= Data supplied =
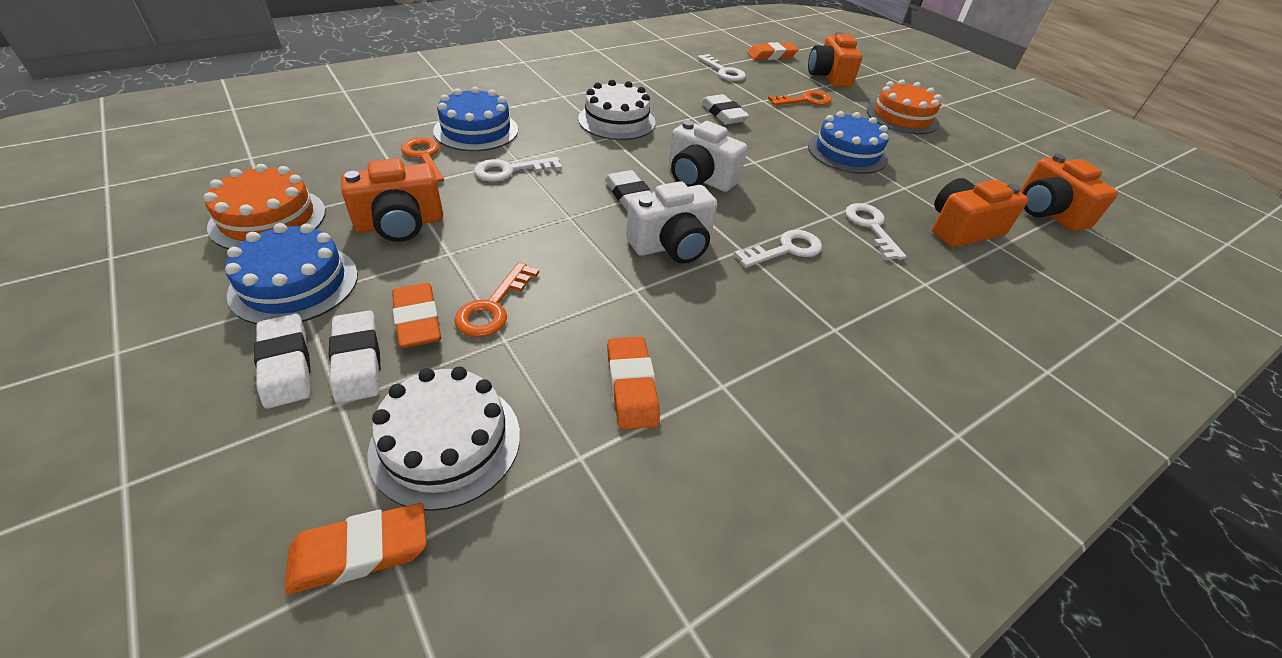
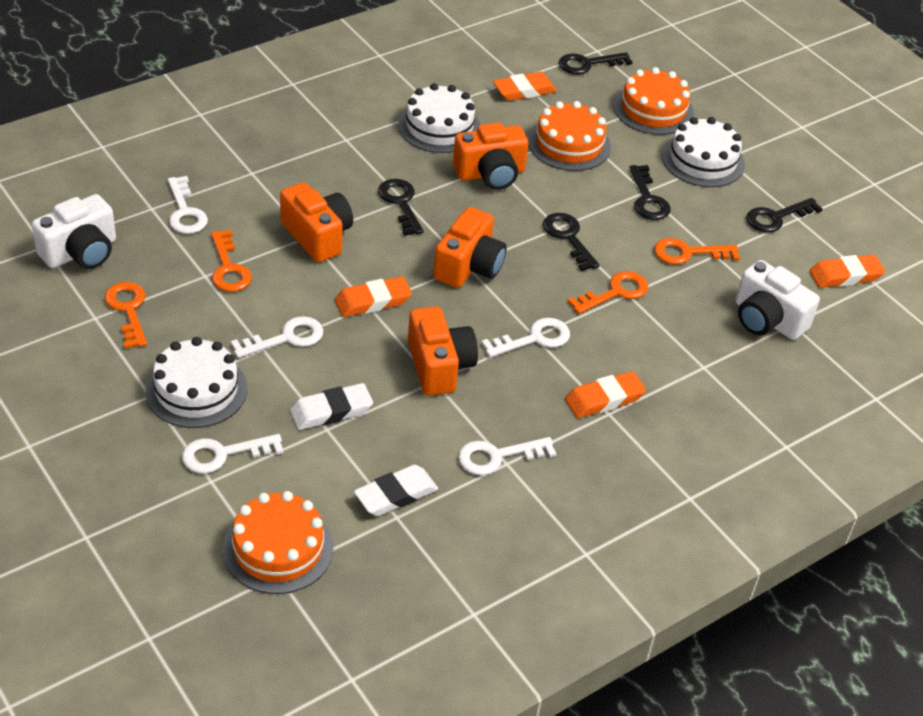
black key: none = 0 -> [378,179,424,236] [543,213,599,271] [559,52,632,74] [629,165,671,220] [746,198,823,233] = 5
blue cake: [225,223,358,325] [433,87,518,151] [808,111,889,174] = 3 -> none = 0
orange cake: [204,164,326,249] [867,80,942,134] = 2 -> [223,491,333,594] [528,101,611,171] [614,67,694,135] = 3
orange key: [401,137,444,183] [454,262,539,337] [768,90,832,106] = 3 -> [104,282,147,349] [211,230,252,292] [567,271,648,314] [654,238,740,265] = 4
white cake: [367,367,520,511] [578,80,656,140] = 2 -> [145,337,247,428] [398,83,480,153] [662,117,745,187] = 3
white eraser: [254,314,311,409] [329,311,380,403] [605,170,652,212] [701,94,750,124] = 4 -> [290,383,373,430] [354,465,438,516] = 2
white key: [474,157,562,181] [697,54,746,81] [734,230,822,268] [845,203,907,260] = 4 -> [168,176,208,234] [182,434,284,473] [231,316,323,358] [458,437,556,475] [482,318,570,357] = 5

= Work instructions =
The lines beginning with the one that holds "white eraser: [254,314,311,409]" and ending with the last line of the data above are to be reproduced exactly, and nothing else.

= Answer section =
white eraser: [254,314,311,409] [329,311,380,403] [605,170,652,212] [701,94,750,124] = 4 -> [290,383,373,430] [354,465,438,516] = 2
white key: [474,157,562,181] [697,54,746,81] [734,230,822,268] [845,203,907,260] = 4 -> [168,176,208,234] [182,434,284,473] [231,316,323,358] [458,437,556,475] [482,318,570,357] = 5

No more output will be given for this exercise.